§ What to work on
Since only the written part is wanted, repeat the records exactly and omit the pictures.

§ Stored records
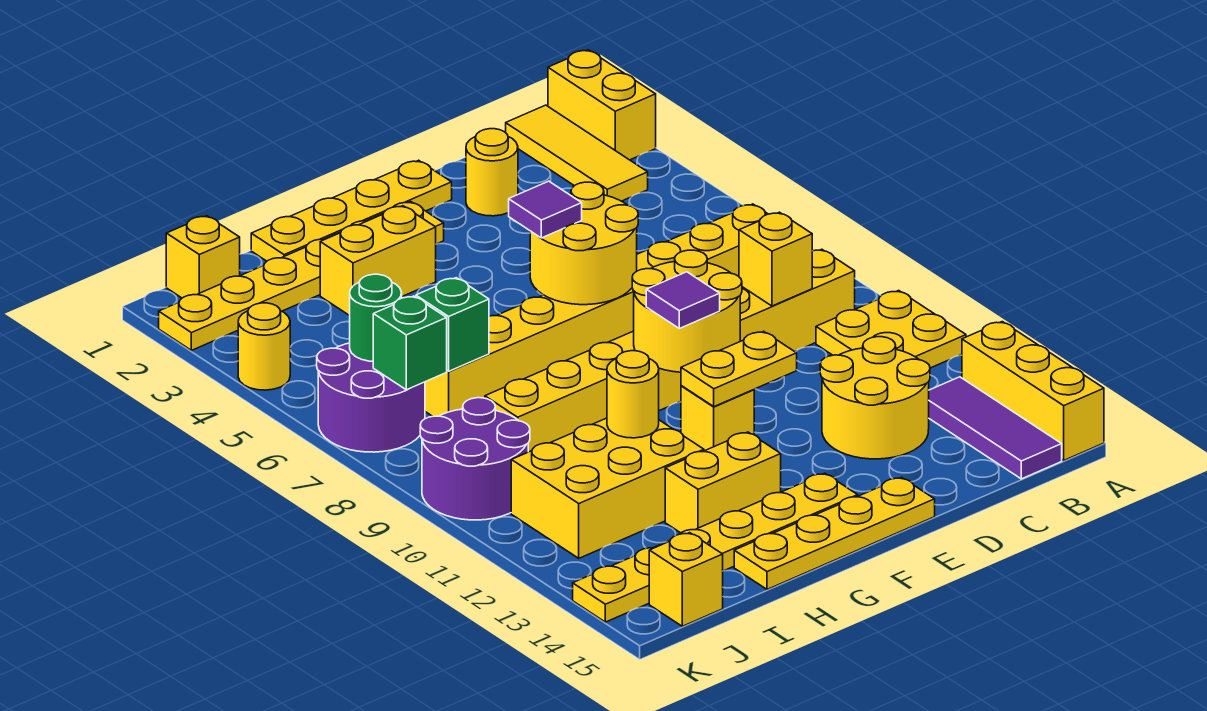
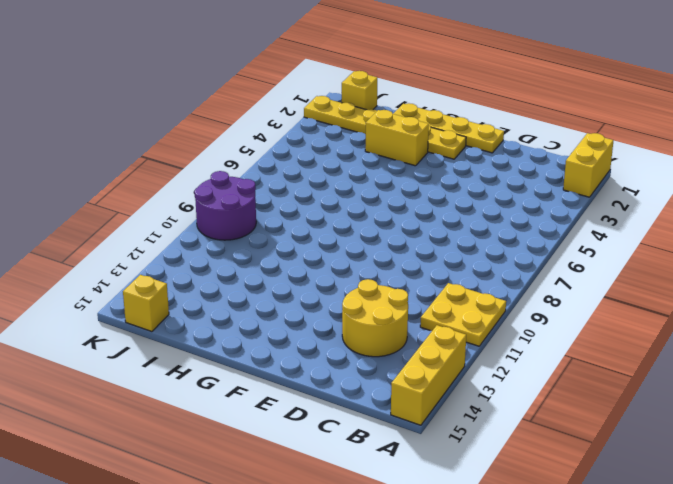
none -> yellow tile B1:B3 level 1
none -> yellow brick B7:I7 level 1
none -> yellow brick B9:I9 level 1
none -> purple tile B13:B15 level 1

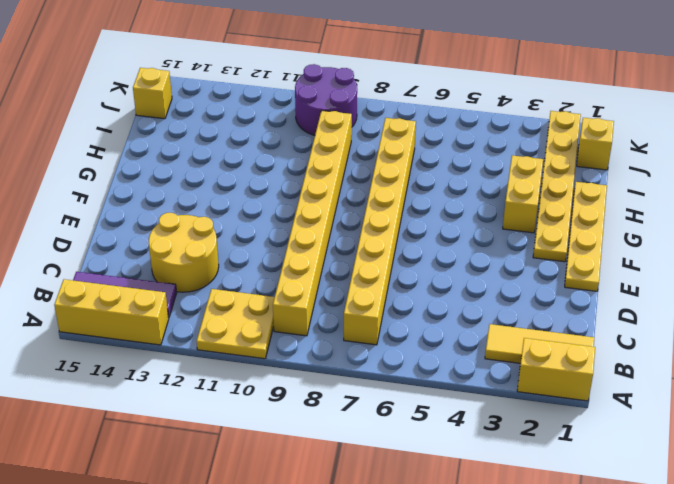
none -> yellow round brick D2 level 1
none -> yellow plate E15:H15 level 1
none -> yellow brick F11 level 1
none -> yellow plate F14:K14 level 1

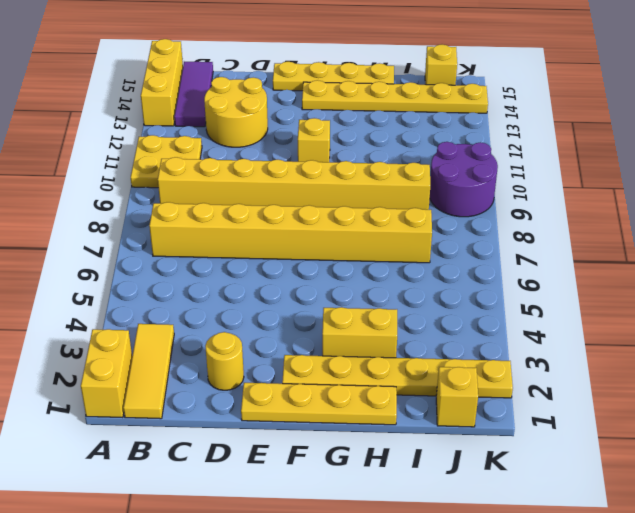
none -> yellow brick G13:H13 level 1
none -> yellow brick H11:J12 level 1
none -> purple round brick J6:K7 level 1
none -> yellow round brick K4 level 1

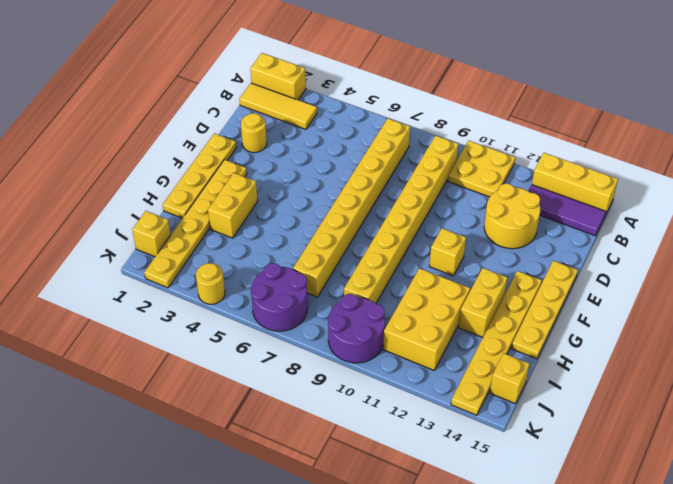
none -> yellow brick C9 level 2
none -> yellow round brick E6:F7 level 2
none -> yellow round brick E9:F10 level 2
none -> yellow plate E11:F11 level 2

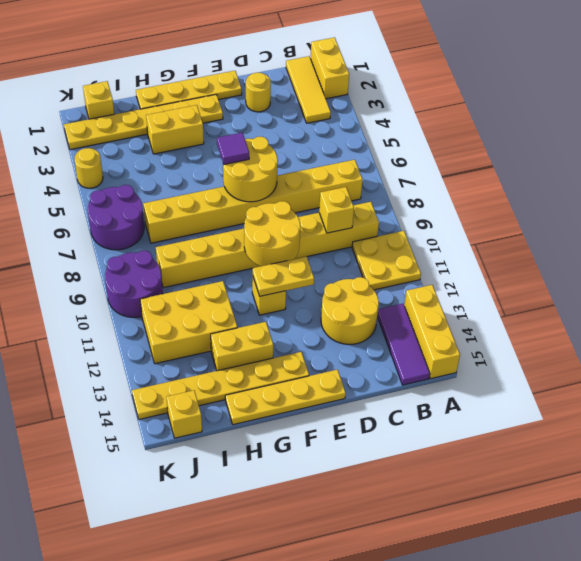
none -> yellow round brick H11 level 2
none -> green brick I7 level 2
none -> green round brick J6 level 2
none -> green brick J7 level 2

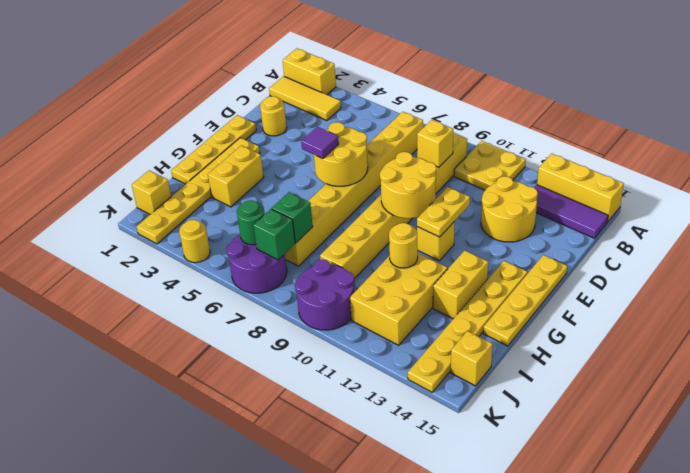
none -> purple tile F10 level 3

§ Exercise result
none -> yellow tile B1:B3 level 1
none -> yellow brick B7:I7 level 1
none -> yellow brick B9:I9 level 1
none -> purple tile B13:B15 level 1

none -> yellow round brick D2 level 1
none -> yellow plate E15:H15 level 1
none -> yellow brick F11 level 1
none -> yellow plate F14:K14 level 1

none -> yellow brick G13:H13 level 1
none -> yellow brick H11:J12 level 1
none -> purple round brick J6:K7 level 1
none -> yellow round brick K4 level 1

none -> yellow brick C9 level 2
none -> yellow round brick E6:F7 level 2
none -> yellow round brick E9:F10 level 2
none -> yellow plate E11:F11 level 2

none -> yellow round brick H11 level 2
none -> green brick I7 level 2
none -> green round brick J6 level 2
none -> green brick J7 level 2

none -> purple tile F10 level 3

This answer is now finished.